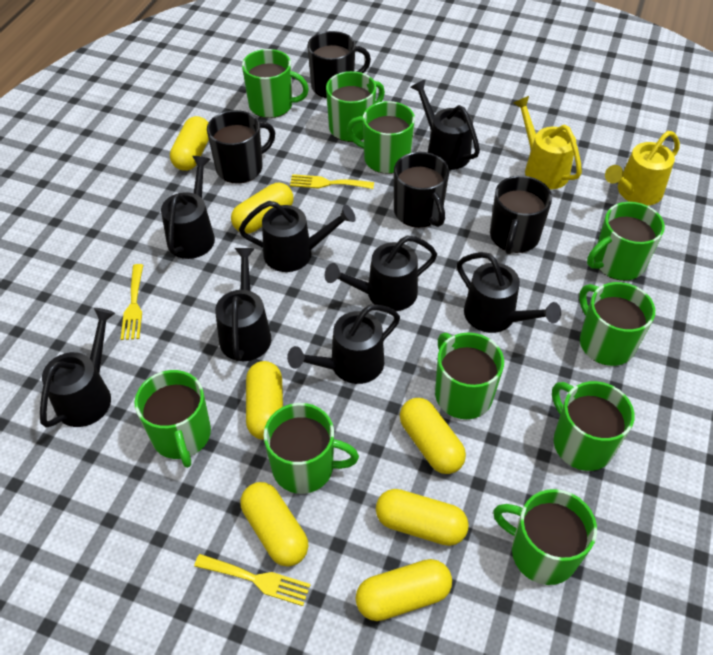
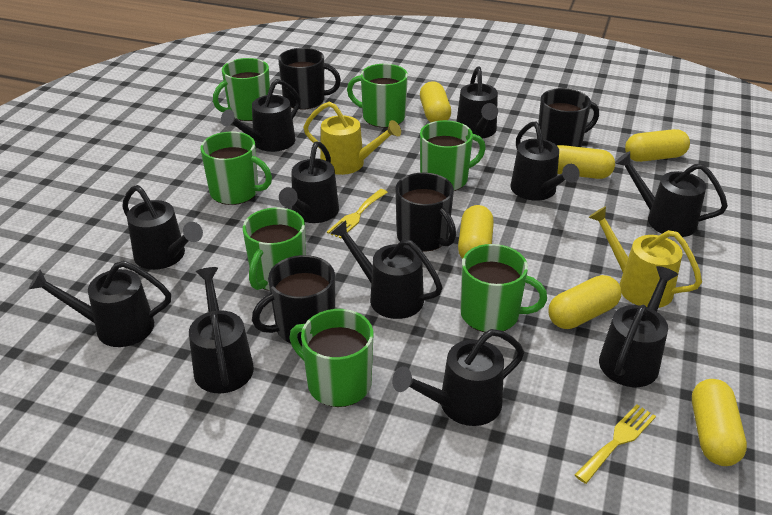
black watering can: 8 -> 11
green mug: 10 -> 7
yellow capsule: 7 -> 6
yellow fork: 3 -> 2

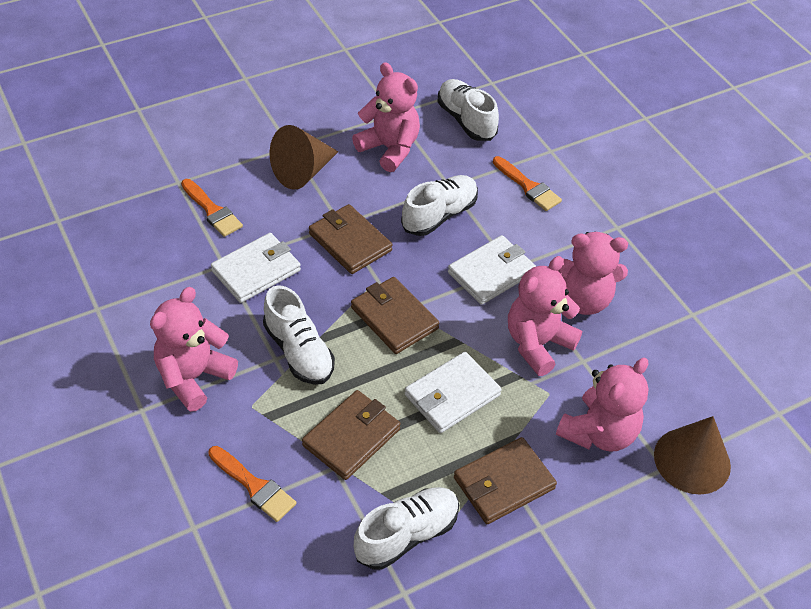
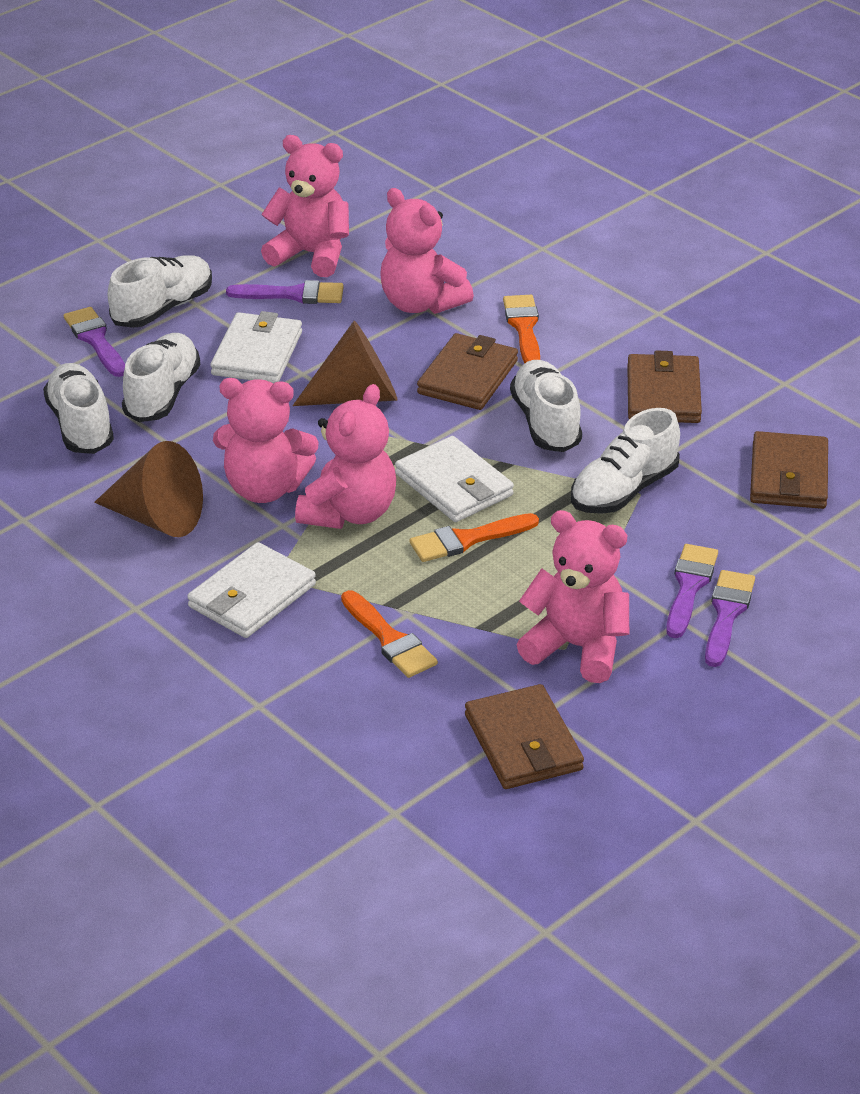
purple brush: 0 -> 4
white shoe: 4 -> 5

○ ○ ○ ○ ○ ○ ○

### Assignment
Return every entry of the data above verbatim, with no images included.

### Task output
black watering can: 8 -> 11
green mug: 10 -> 7
yellow capsule: 7 -> 6
yellow fork: 3 -> 2

purple brush: 0 -> 4
white shoe: 4 -> 5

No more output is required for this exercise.